*Records provided:*
┌────────

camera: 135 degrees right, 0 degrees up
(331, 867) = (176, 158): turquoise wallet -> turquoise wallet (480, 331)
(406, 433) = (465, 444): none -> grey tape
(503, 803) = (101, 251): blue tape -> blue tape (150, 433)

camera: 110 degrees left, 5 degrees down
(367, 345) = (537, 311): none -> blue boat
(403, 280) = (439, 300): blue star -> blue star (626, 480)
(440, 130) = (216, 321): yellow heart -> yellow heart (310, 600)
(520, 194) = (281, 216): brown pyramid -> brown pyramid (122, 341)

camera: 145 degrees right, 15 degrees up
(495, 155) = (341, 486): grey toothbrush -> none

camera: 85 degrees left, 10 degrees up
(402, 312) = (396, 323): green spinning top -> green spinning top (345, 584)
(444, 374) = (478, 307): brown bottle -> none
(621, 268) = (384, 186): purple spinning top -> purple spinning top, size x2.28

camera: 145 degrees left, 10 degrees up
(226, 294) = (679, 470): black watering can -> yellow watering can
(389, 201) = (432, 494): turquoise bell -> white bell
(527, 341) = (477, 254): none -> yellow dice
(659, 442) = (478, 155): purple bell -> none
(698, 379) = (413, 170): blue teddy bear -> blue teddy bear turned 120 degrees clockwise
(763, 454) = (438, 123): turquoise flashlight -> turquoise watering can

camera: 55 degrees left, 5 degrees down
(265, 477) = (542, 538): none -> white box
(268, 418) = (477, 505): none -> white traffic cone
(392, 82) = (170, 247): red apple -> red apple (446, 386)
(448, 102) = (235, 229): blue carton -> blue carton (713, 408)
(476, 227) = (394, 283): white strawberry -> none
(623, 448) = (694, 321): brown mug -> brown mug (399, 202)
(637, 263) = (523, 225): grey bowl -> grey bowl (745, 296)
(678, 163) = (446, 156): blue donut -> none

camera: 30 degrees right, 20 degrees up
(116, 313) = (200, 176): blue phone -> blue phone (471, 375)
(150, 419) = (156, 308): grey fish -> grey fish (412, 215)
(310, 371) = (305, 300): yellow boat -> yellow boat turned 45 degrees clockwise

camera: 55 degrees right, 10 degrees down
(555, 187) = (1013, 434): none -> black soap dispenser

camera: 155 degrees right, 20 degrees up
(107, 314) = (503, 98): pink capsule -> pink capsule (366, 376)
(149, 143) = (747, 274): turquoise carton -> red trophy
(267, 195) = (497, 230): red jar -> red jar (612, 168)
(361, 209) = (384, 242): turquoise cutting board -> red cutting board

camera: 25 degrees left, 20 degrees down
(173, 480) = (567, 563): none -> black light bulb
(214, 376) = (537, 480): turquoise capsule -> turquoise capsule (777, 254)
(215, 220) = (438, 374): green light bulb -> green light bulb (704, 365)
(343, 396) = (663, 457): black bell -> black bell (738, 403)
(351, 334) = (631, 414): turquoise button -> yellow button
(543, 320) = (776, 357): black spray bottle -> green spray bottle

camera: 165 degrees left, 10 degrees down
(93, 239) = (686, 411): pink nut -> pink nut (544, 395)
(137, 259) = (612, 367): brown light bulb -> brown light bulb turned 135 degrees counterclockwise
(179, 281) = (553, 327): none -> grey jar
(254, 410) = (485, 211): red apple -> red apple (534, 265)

└────────

*Problem to work on:* When a line in the data above contains the string "green", copy that line.

*Task solution:*
(402, 312) = (396, 323): green spinning top -> green spinning top (345, 584)
(215, 220) = (438, 374): green light bulb -> green light bulb (704, 365)
(543, 320) = (776, 357): black spray bottle -> green spray bottle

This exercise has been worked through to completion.